Given entries:
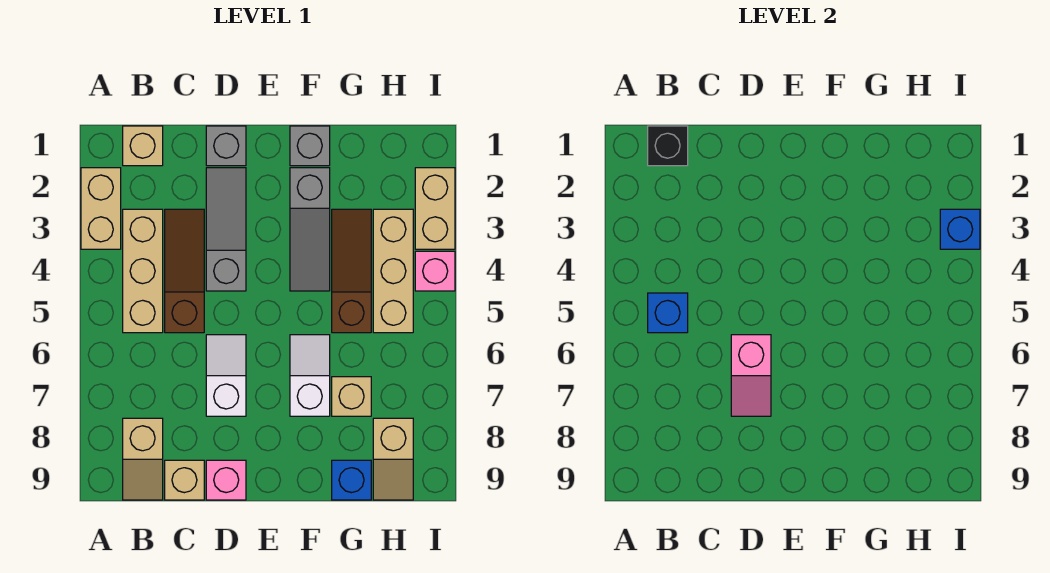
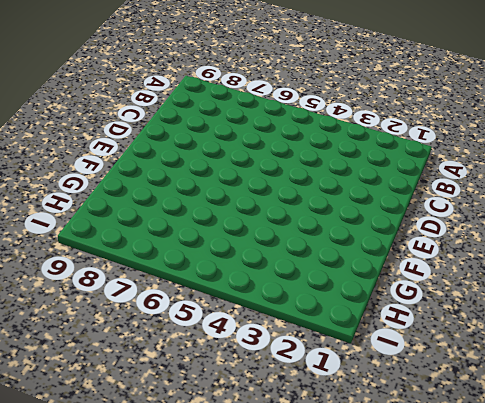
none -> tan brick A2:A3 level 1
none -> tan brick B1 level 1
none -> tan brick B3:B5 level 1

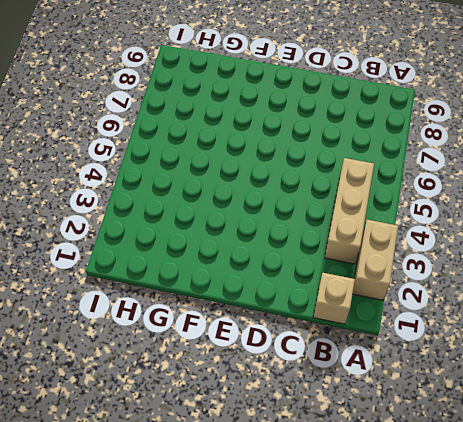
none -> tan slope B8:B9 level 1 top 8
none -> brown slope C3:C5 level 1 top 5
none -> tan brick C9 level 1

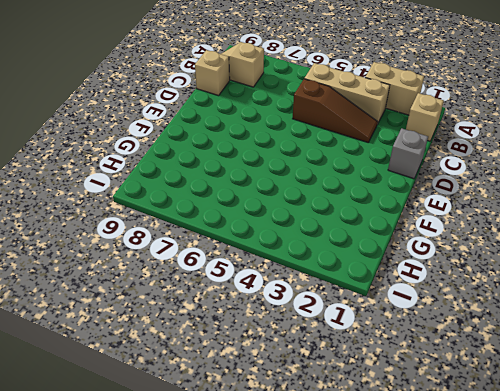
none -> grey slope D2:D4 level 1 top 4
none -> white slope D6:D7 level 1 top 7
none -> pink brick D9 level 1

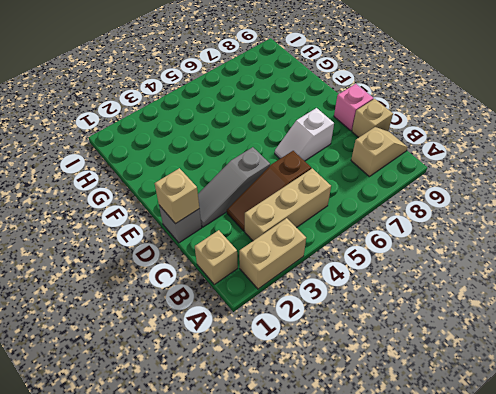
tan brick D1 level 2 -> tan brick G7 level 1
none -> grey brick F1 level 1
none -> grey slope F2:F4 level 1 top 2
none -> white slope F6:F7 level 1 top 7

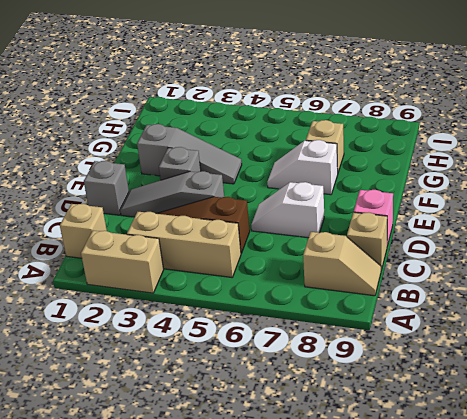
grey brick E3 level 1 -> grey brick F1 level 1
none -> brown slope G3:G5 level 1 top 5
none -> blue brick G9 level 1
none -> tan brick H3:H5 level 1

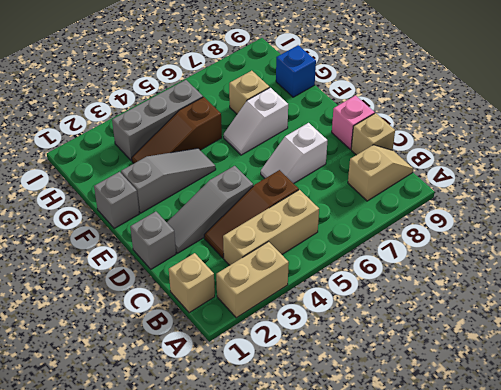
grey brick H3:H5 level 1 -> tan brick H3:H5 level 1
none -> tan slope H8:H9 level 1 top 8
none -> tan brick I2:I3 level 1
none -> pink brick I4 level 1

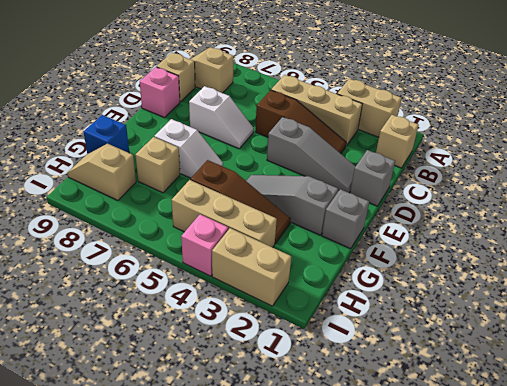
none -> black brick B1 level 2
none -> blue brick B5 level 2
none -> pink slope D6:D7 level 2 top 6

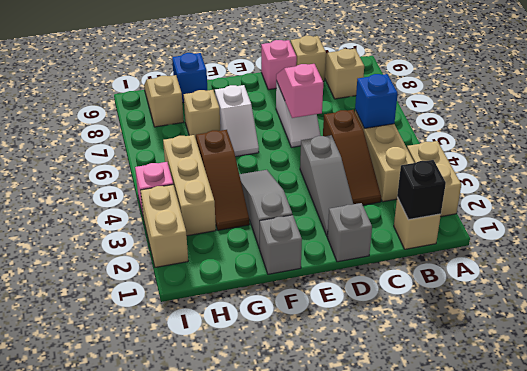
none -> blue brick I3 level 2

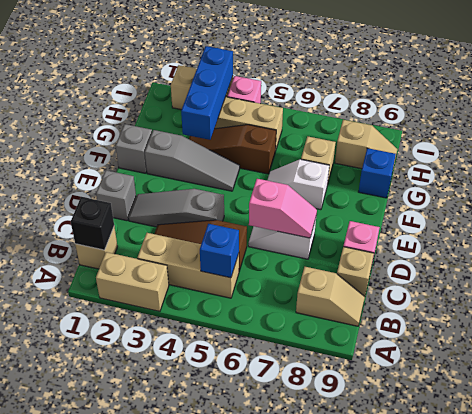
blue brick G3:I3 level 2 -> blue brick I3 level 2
...
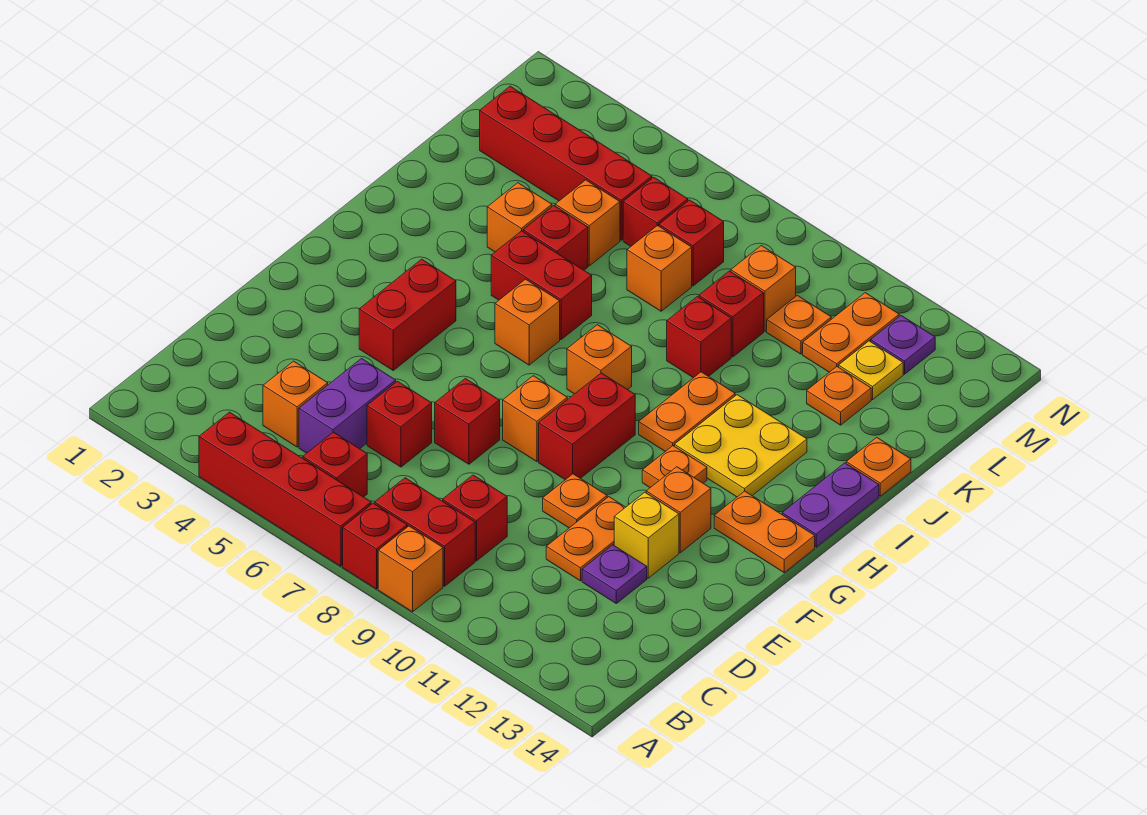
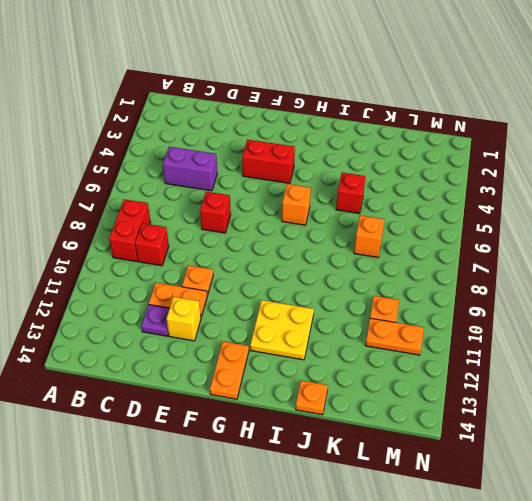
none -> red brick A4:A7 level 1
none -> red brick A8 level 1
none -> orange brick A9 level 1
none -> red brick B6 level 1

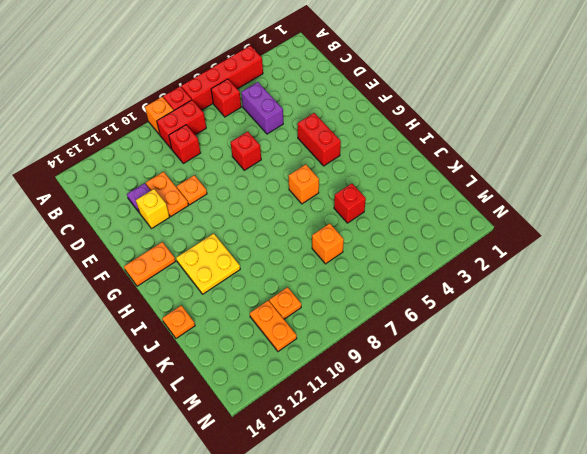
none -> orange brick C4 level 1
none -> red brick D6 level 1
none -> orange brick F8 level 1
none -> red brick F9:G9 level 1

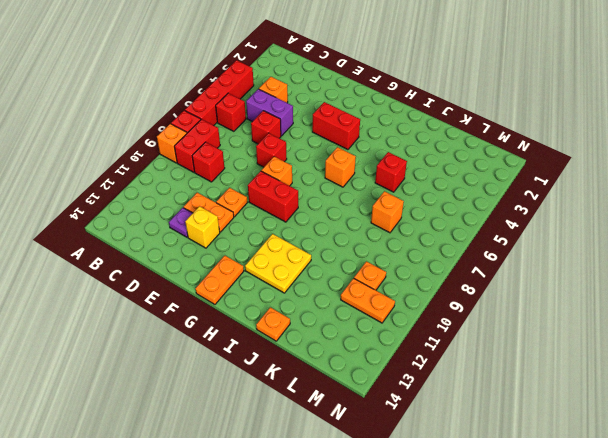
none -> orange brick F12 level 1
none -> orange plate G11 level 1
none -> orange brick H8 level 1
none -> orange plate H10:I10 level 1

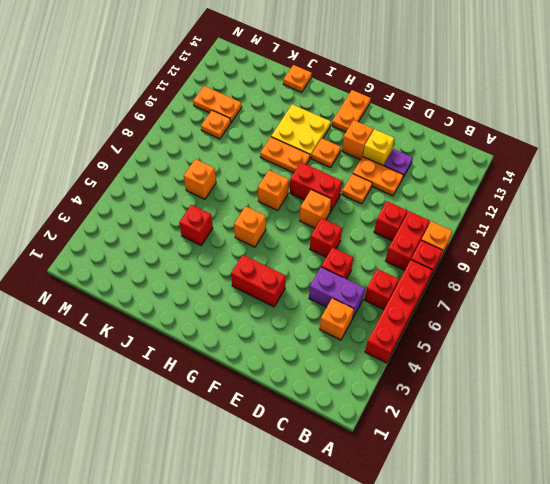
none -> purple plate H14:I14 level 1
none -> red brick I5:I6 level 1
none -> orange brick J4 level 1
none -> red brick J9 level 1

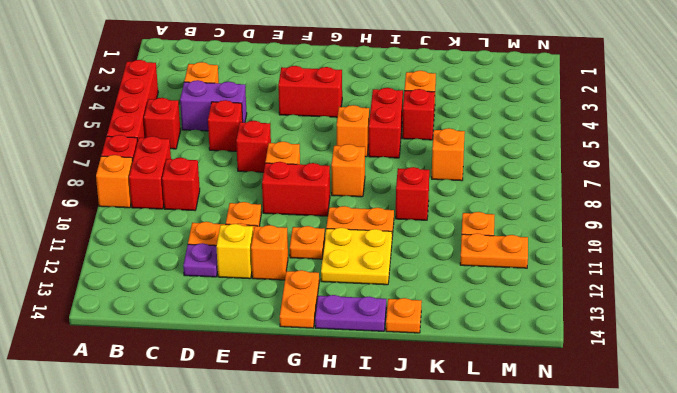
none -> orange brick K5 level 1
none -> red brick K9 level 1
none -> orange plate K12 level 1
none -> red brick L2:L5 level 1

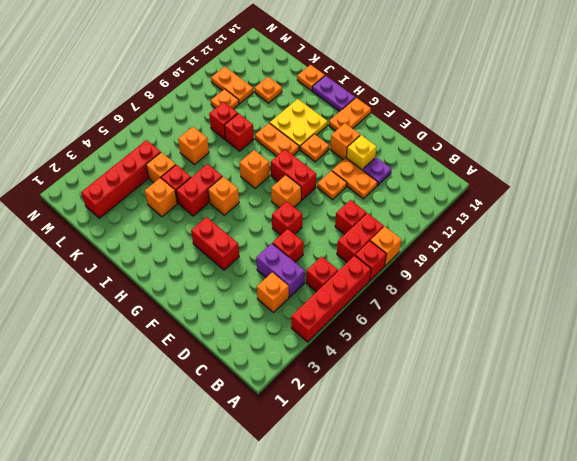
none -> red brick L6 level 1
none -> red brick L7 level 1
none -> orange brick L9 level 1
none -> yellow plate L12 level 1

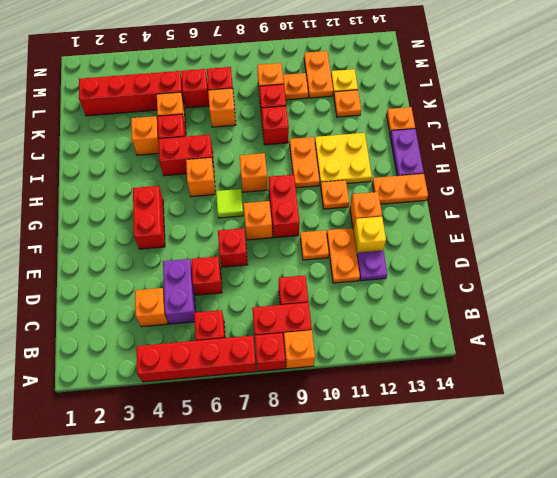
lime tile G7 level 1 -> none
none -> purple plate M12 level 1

Try it:
Determine the number of lines in the material above that include the word "slope". Give that number and no other text.

Exercise output:
9